— What to produce —
Track down every line below that holds "watering" and copy it.

Scene images with change listings:
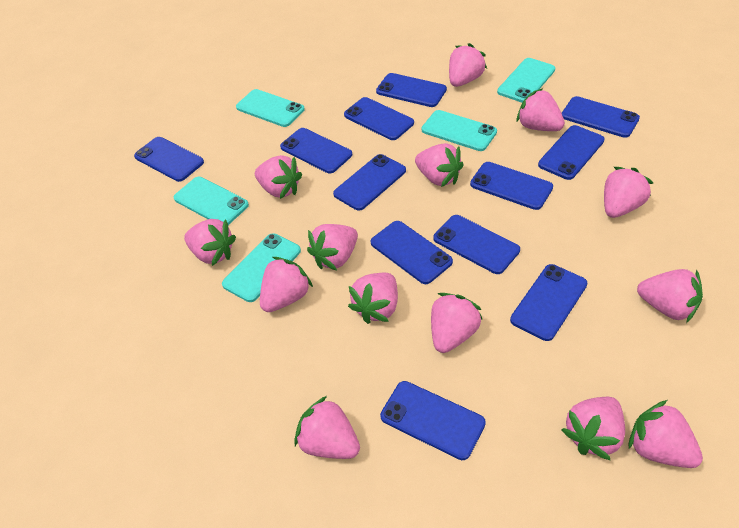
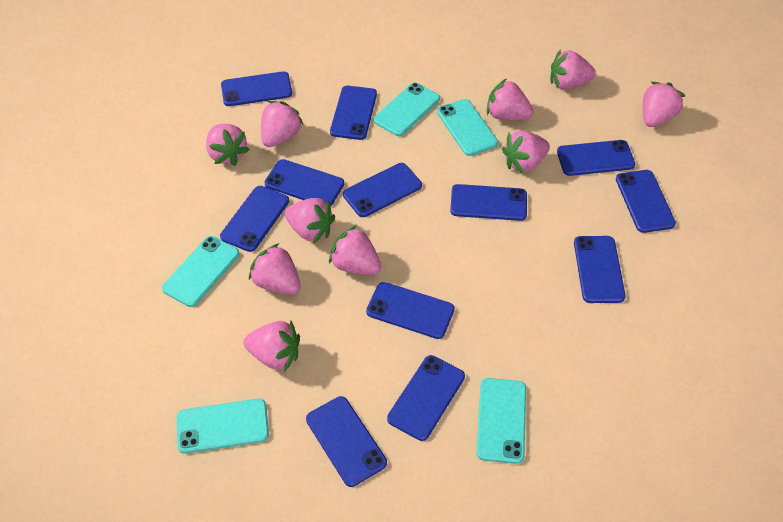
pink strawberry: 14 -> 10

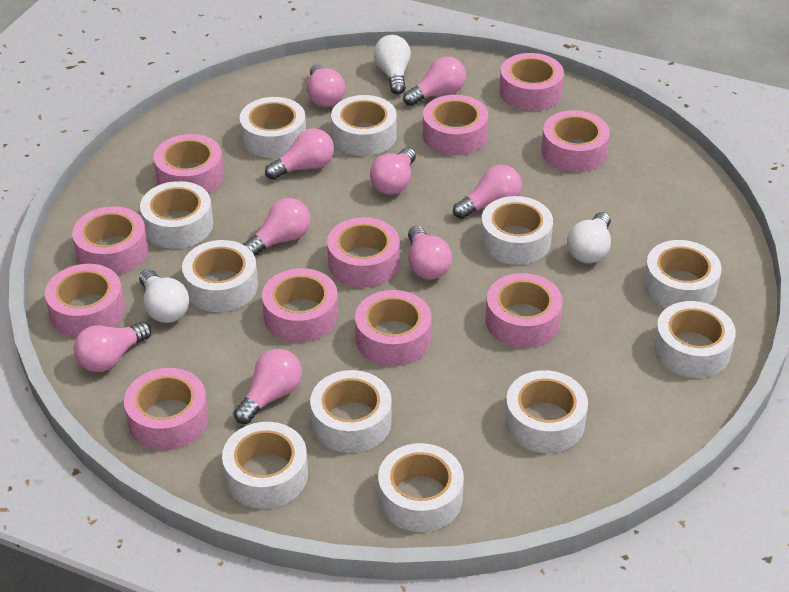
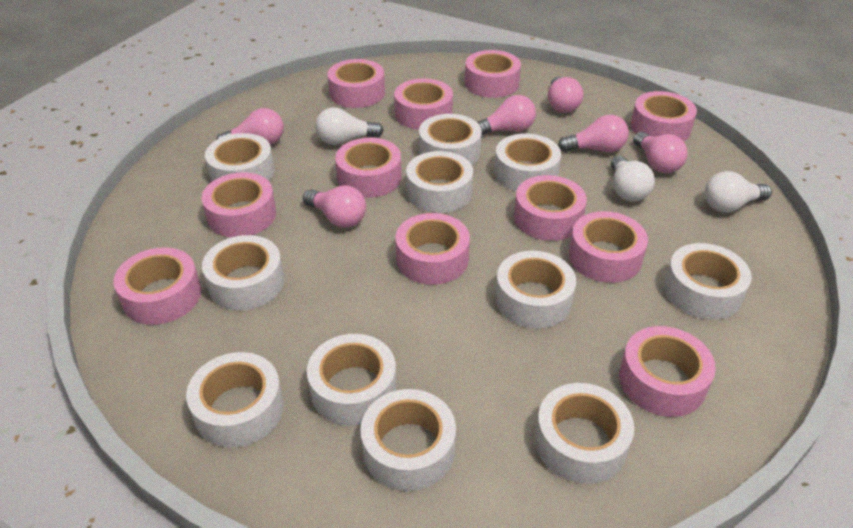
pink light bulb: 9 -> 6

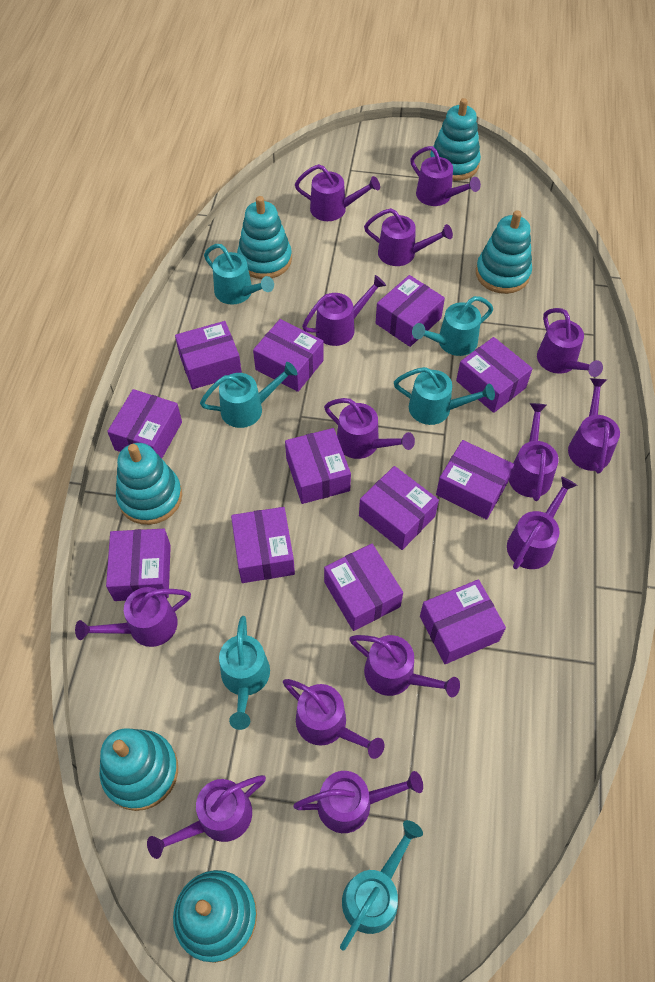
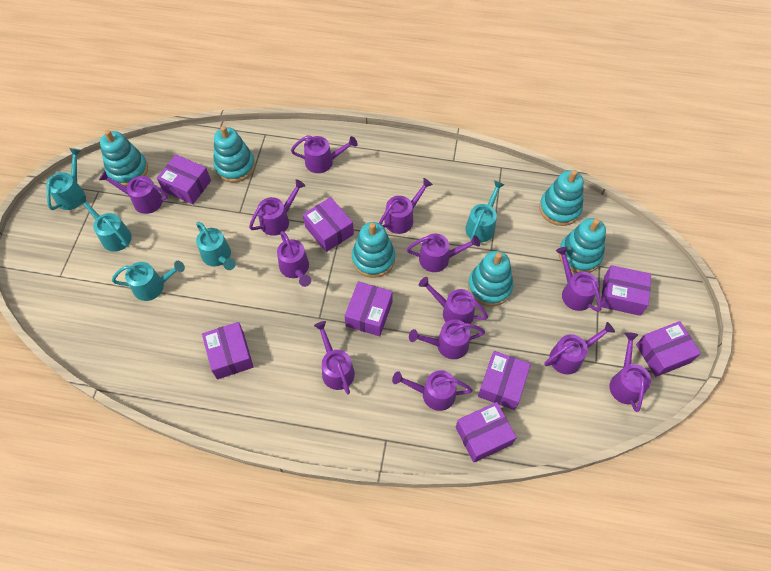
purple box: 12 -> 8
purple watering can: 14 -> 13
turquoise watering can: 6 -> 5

— Response area —
purple watering can: 14 -> 13
turquoise watering can: 6 -> 5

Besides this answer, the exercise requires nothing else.